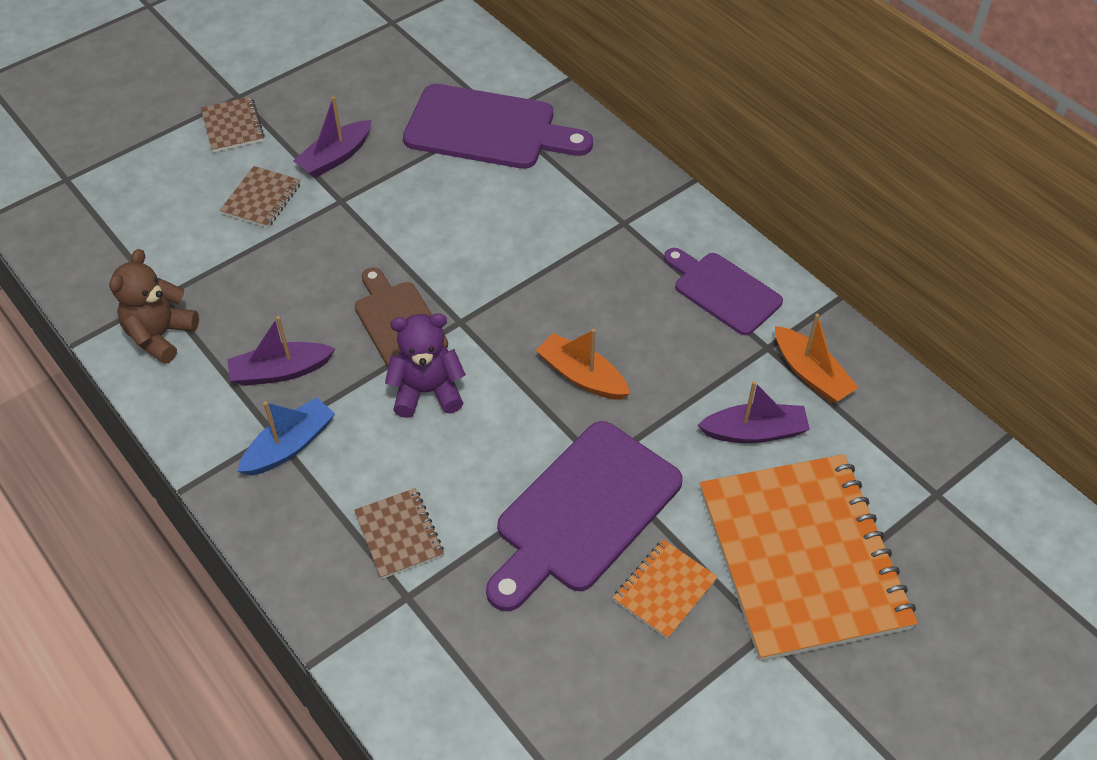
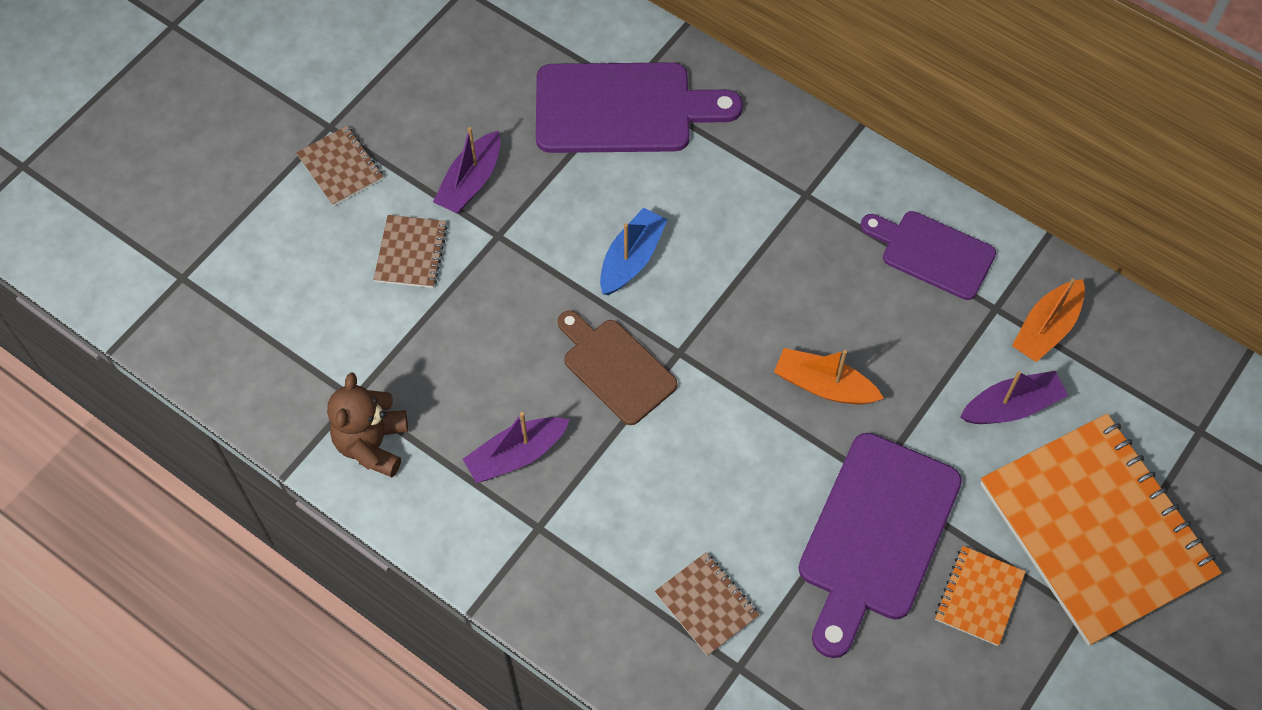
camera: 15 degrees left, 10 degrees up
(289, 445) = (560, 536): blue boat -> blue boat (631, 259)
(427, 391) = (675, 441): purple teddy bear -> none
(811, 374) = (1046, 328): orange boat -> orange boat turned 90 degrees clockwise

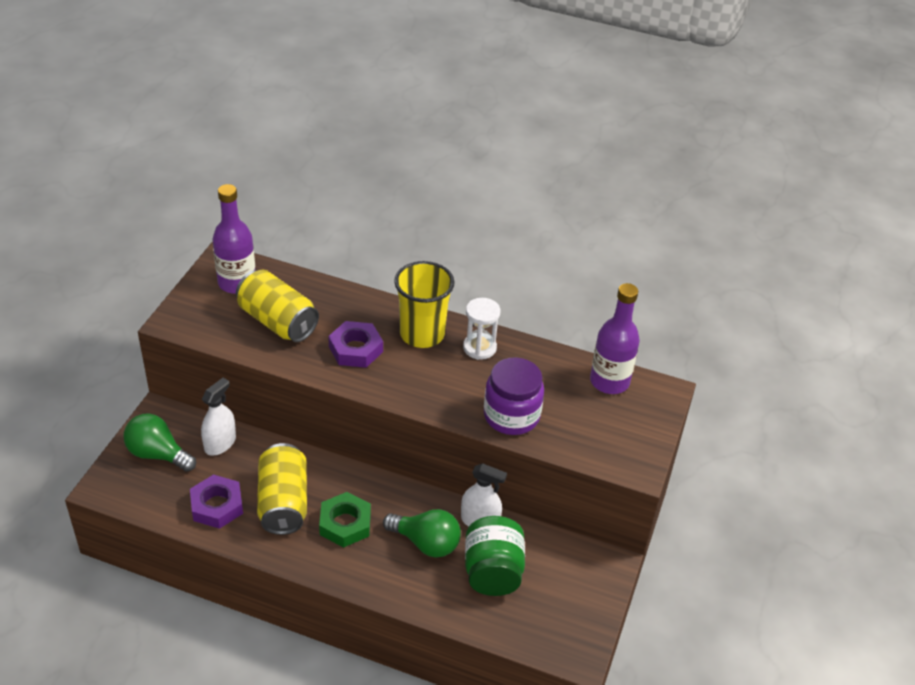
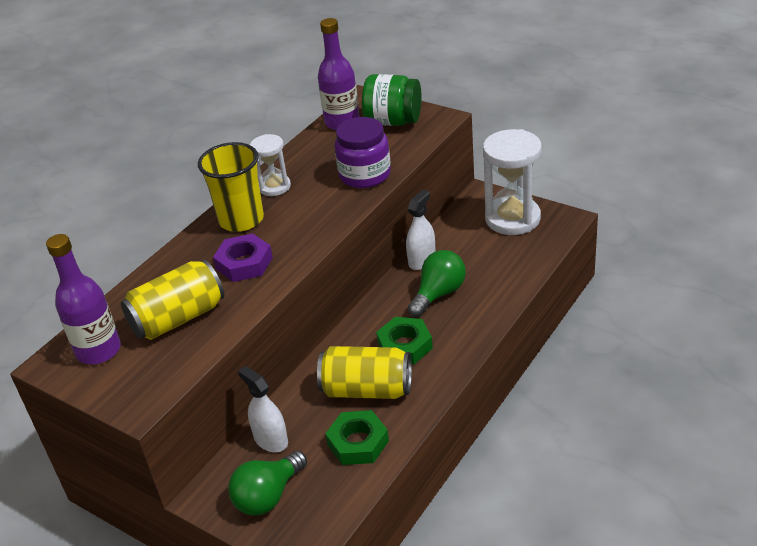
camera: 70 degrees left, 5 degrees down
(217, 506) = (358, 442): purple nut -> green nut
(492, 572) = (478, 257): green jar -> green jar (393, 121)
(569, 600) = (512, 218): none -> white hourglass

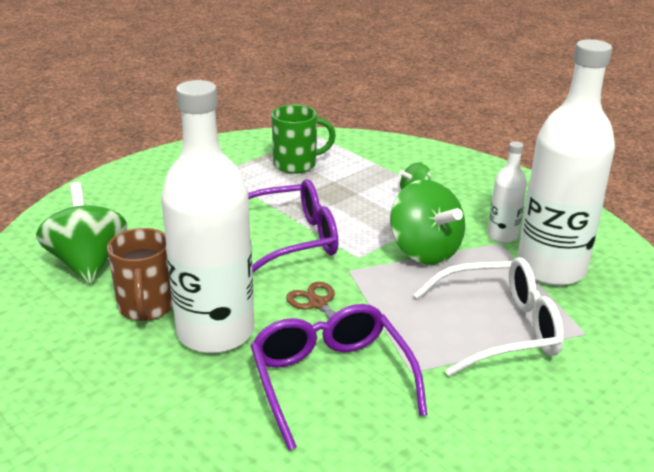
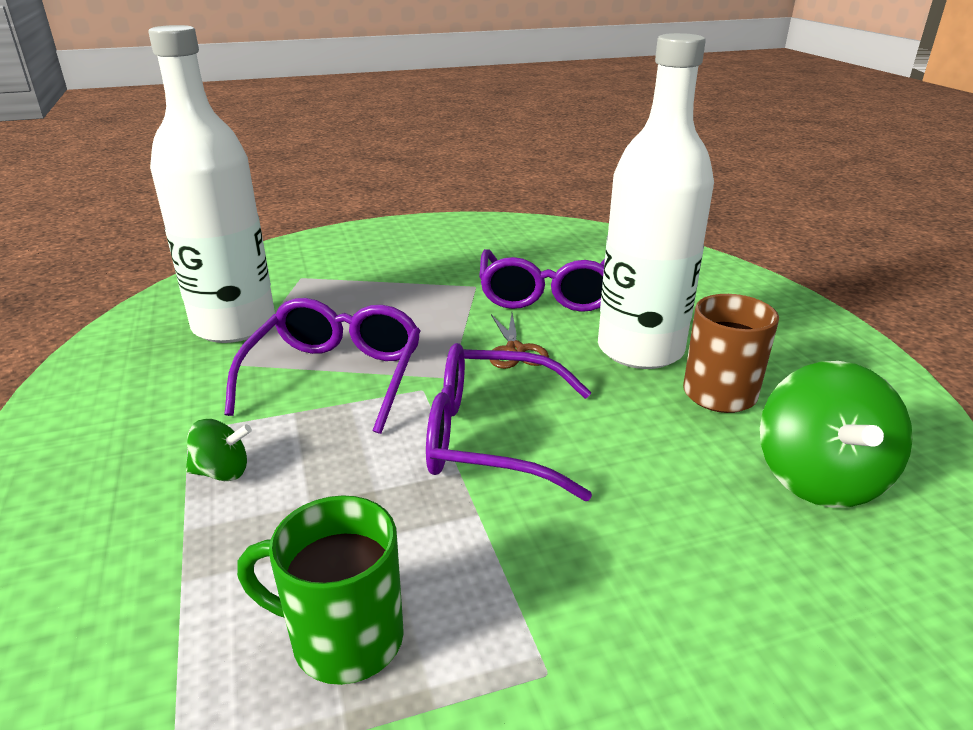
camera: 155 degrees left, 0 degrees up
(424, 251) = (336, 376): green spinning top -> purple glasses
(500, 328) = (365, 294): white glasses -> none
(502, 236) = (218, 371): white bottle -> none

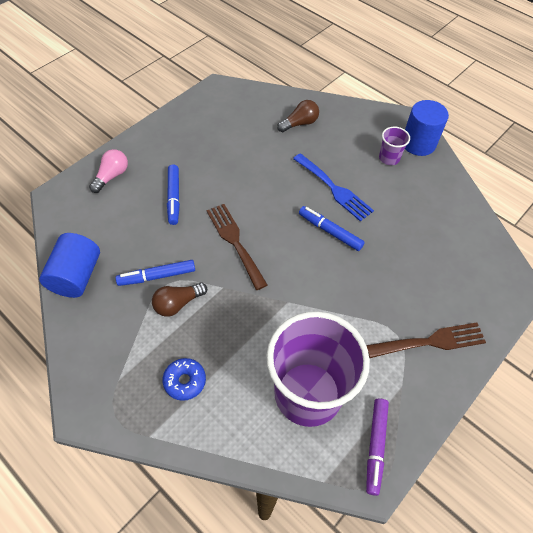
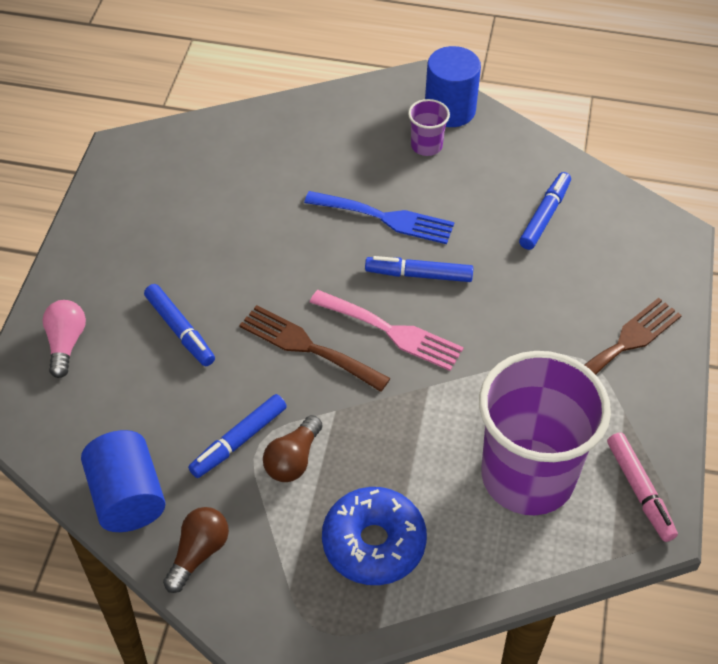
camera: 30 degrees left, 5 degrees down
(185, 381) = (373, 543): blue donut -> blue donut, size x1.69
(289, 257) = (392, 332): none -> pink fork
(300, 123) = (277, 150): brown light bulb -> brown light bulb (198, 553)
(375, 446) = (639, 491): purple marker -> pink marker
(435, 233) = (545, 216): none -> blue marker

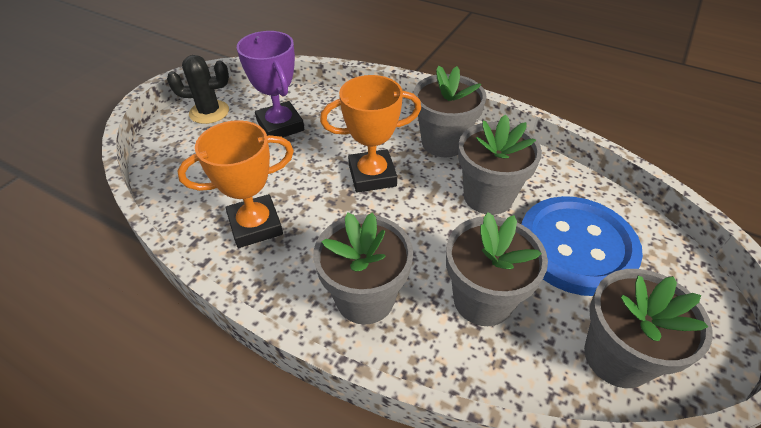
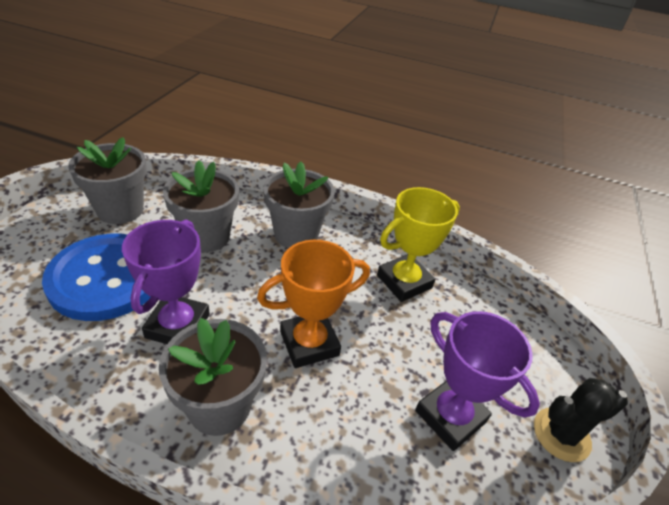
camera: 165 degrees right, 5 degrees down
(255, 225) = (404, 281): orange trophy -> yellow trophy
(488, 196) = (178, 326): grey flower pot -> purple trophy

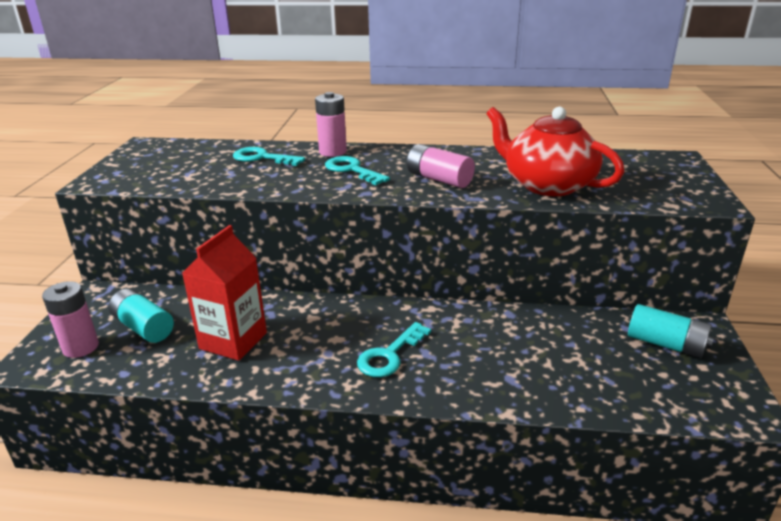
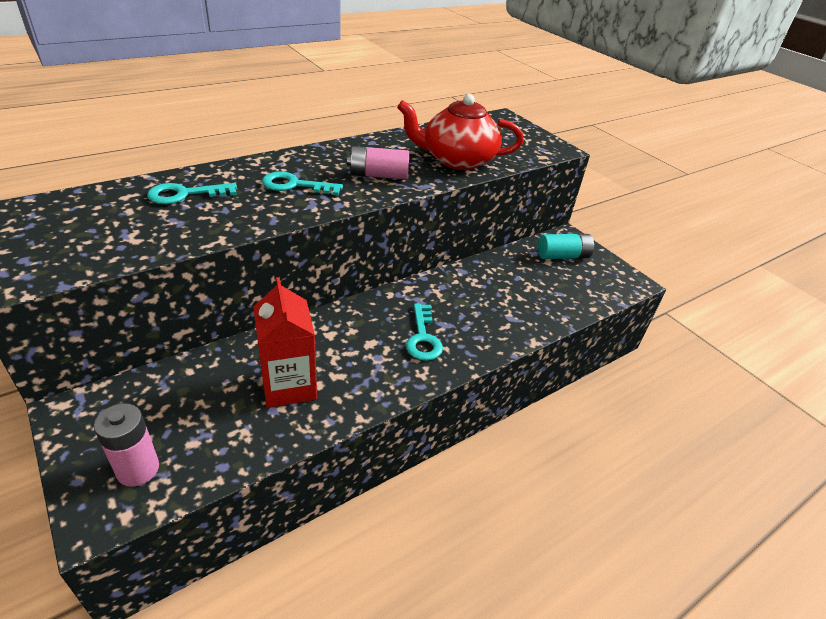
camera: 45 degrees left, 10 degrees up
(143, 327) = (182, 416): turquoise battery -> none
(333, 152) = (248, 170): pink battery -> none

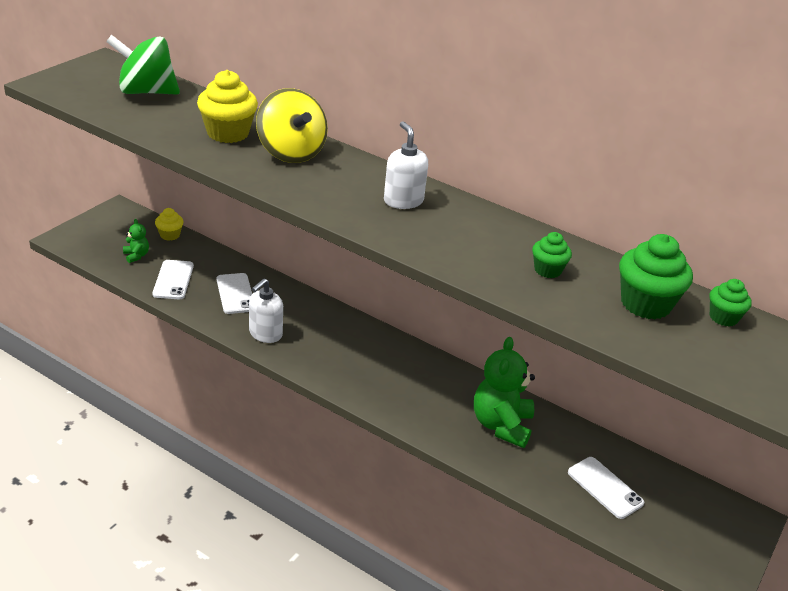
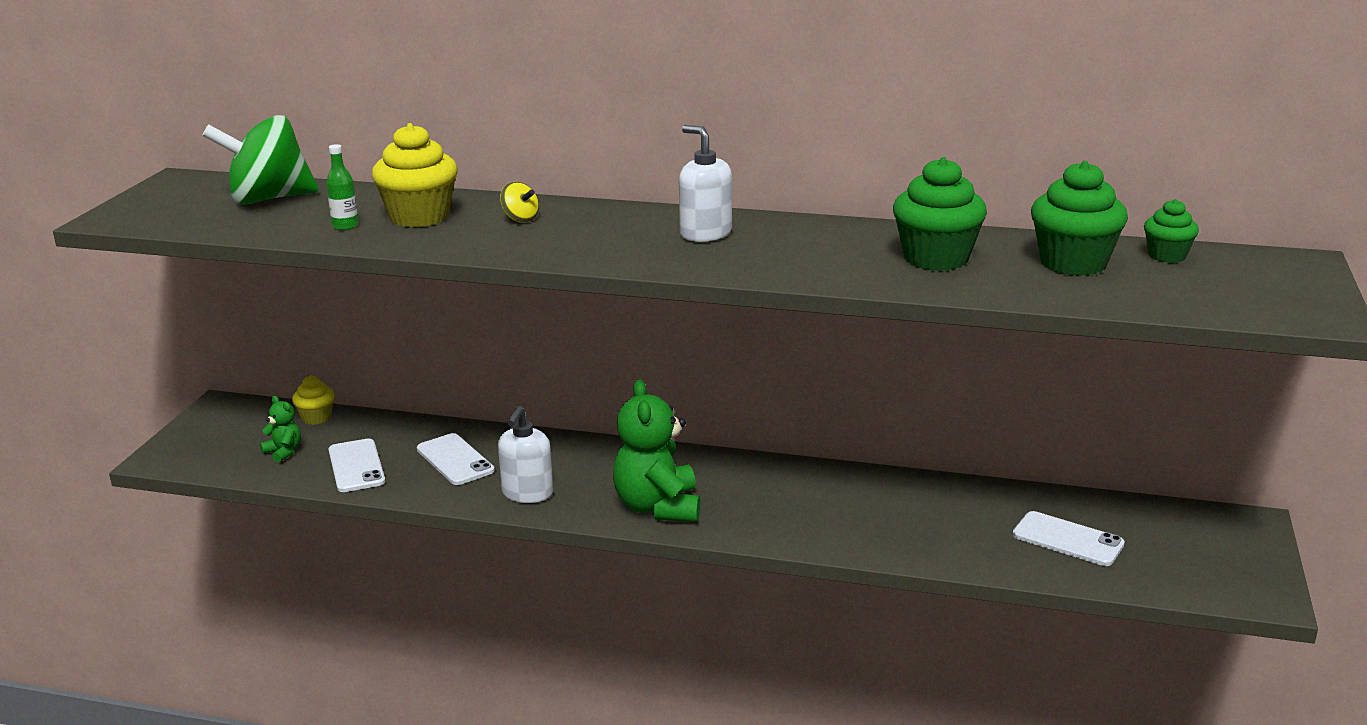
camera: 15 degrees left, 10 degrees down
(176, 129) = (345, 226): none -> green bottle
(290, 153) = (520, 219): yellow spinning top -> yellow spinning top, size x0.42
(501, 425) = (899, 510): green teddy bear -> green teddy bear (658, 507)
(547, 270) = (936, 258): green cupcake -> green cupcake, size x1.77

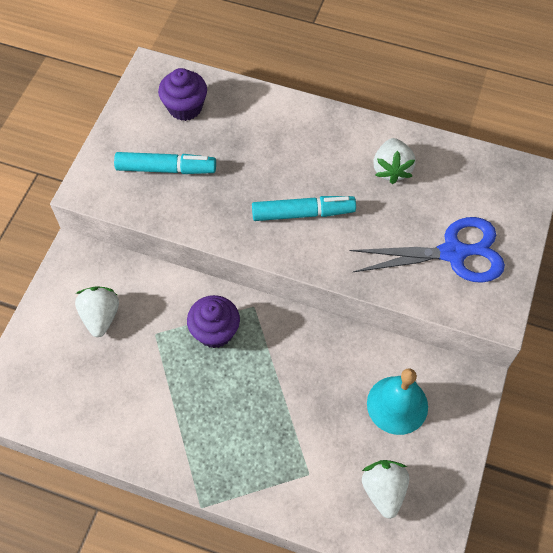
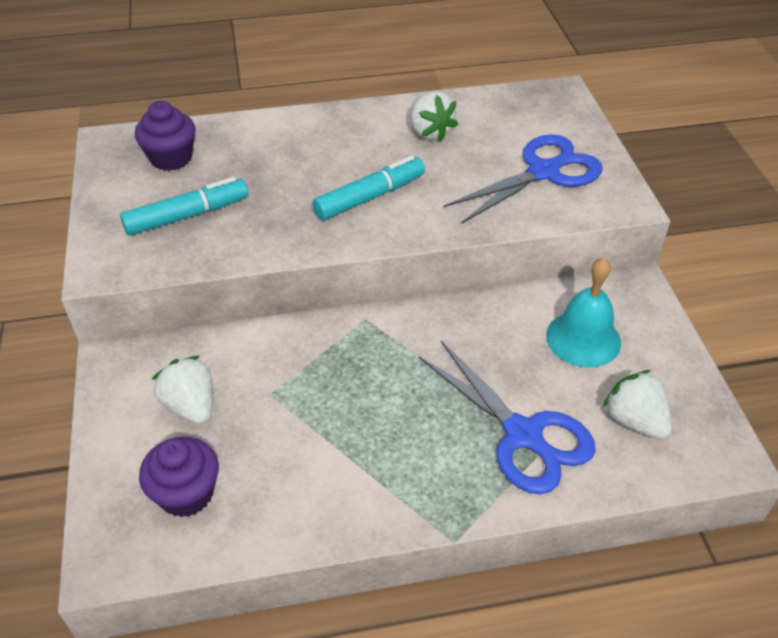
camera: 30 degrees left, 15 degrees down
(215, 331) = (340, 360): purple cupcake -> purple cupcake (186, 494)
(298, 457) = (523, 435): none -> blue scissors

------------------------------------------------------------

Give back exactly the lines above that run from the one with "(289, 445) = (560, 536): blue" to the one with "(217, 506) = (358, 442): purple", including both, with the pictures left out.

• YOUR RESPONSE:
(289, 445) = (560, 536): blue boat -> blue boat (631, 259)
(427, 391) = (675, 441): purple teddy bear -> none
(811, 374) = (1046, 328): orange boat -> orange boat turned 90 degrees clockwise

camera: 70 degrees left, 5 degrees down
(217, 506) = (358, 442): purple nut -> green nut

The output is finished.